The data =>
_ _ _ _ _ _ _
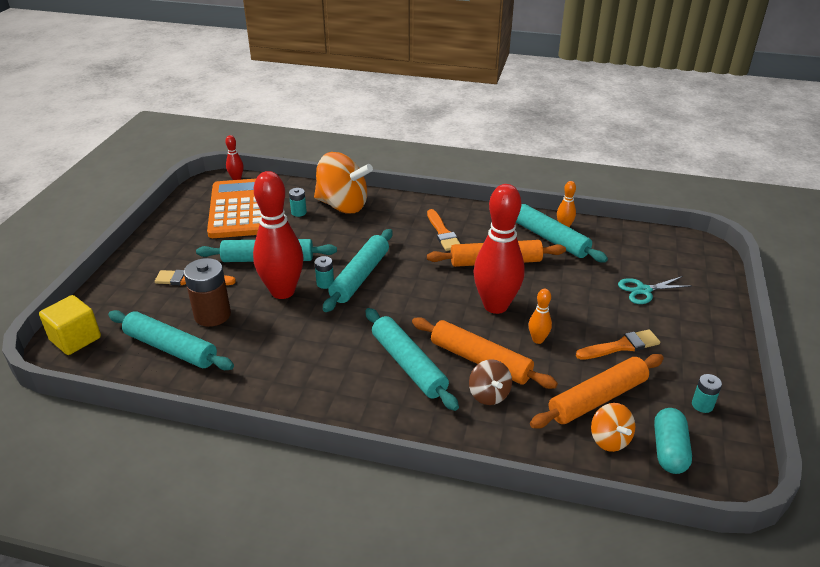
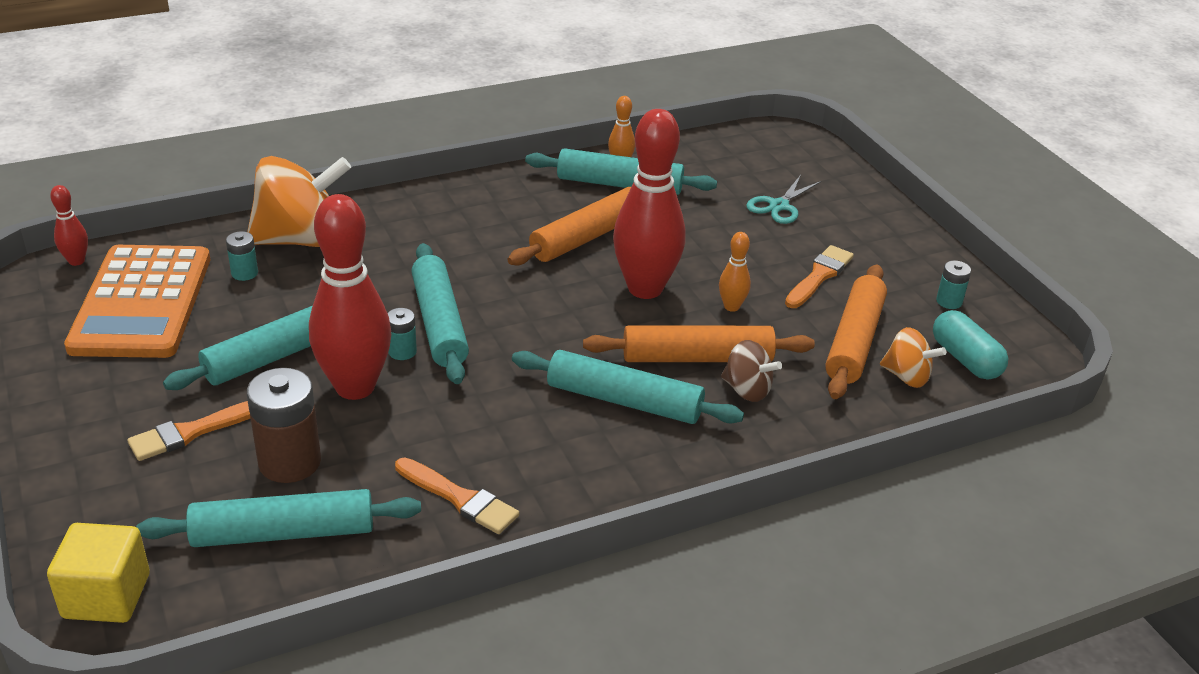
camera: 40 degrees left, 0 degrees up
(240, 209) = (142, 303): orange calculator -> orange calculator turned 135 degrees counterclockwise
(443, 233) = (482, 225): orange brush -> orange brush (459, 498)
_ _ _ _ _ _ _
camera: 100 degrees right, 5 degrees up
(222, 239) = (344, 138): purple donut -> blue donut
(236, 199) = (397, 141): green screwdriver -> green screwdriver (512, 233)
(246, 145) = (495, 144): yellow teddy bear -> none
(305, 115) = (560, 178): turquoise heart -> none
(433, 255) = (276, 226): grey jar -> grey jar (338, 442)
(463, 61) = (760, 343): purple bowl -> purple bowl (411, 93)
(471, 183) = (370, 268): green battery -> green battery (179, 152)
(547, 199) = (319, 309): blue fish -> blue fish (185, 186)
_ _ _ _ _ _ _
What you need to do => Using the entries above, return exactly the lines from the line with "(471, 183) = (370, 268): green" to the line with "(547, 199) = (319, 309): blue", counting both of those lines.

Task result =>
(471, 183) = (370, 268): green battery -> green battery (179, 152)
(547, 199) = (319, 309): blue fish -> blue fish (185, 186)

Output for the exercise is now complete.